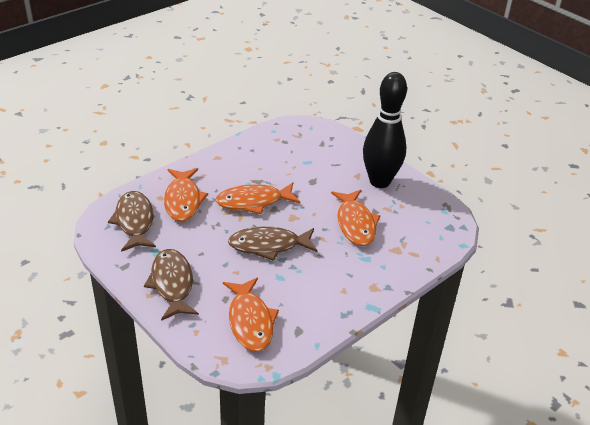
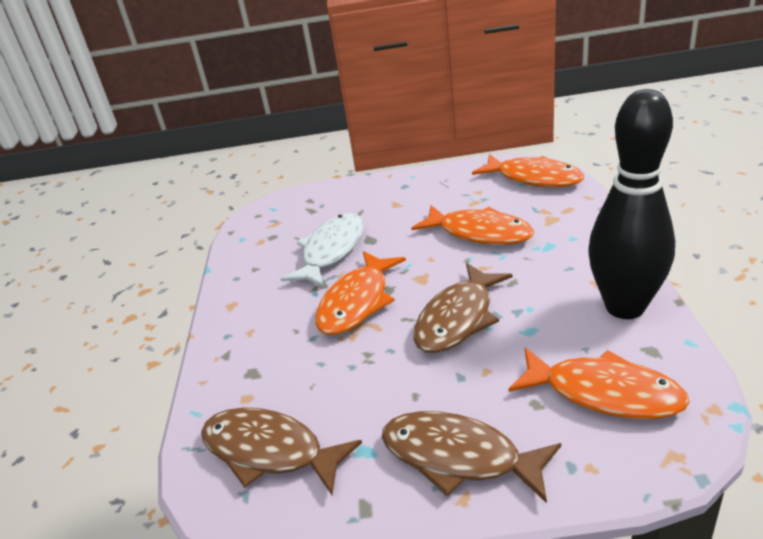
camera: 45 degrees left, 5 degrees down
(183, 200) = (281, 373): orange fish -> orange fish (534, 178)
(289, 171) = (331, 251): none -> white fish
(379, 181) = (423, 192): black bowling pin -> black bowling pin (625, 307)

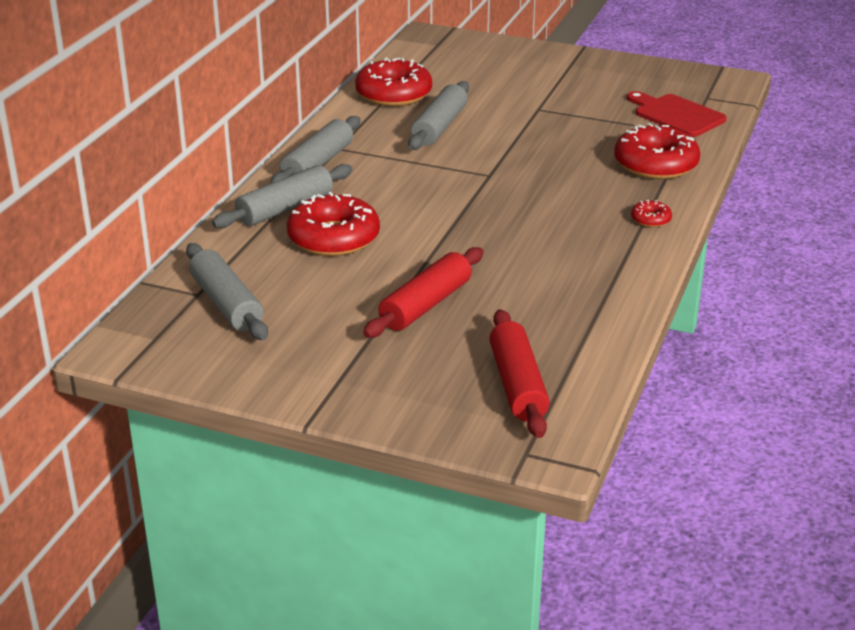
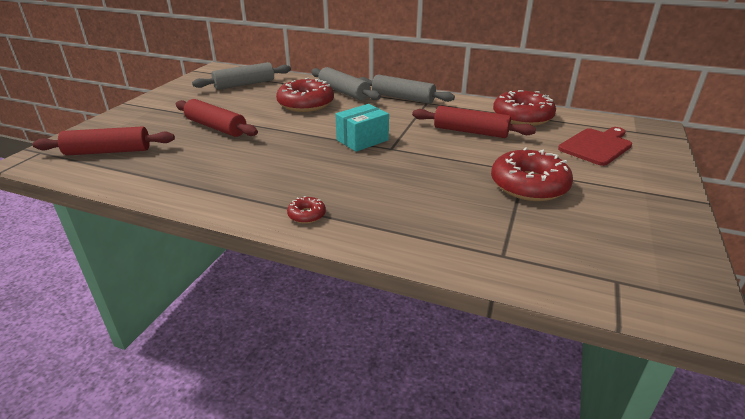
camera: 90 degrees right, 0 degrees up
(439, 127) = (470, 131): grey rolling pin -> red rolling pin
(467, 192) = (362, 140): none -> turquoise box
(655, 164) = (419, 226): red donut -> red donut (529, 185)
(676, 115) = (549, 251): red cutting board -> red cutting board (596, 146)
--
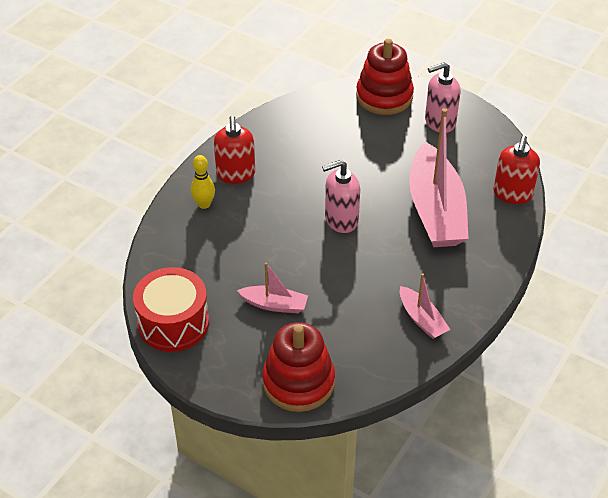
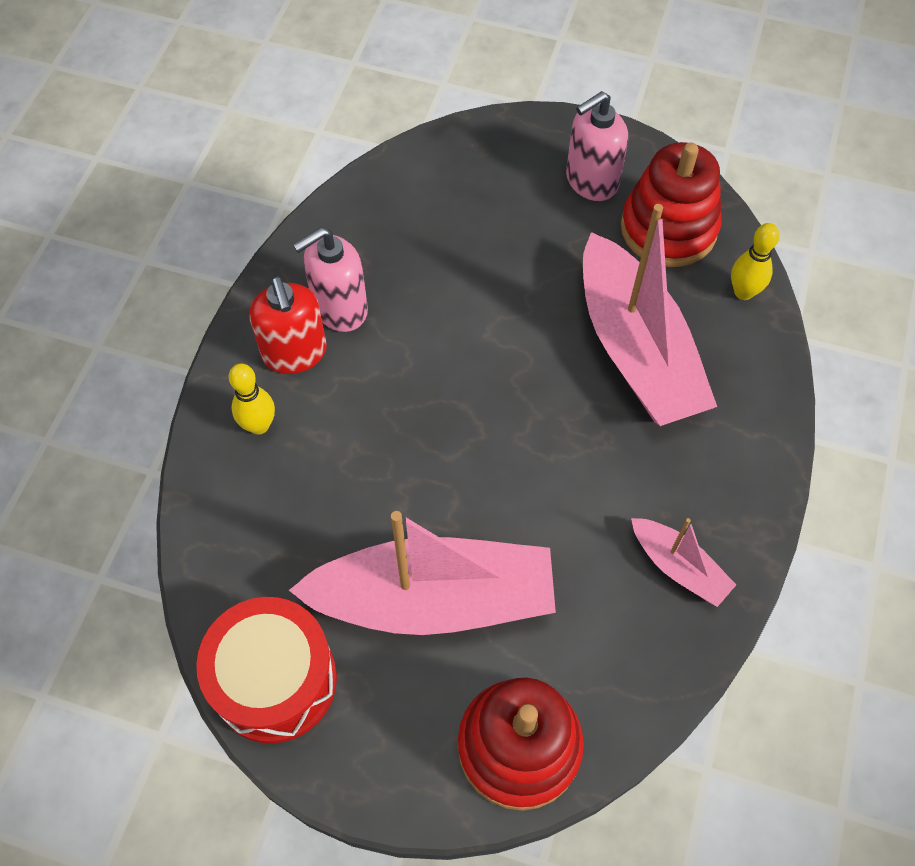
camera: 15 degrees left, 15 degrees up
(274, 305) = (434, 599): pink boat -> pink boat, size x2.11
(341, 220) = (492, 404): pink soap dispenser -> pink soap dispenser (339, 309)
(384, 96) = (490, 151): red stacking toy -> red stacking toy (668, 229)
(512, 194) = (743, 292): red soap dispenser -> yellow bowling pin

**WORK INSTRUCTIONS:** In the listing above, find the line with "camera: 45 degrees left, 5 degrees down" and the line with "(676, 115) = (549, 251): red". Set down both and every line between them, minus the pictures.

**OUTPUT:**
camera: 45 degrees left, 5 degrees down
(183, 200) = (281, 373): orange fish -> orange fish (534, 178)
(289, 171) = (331, 251): none -> white fish
(379, 181) = (423, 192): black bowling pin -> black bowling pin (625, 307)

camera: 90 degrees right, 0 degrees up
(439, 127) = (470, 131): grey rolling pin -> red rolling pin
(467, 192) = (362, 140): none -> turquoise box
(655, 164) = (419, 226): red donut -> red donut (529, 185)
(676, 115) = (549, 251): red cutting board -> red cutting board (596, 146)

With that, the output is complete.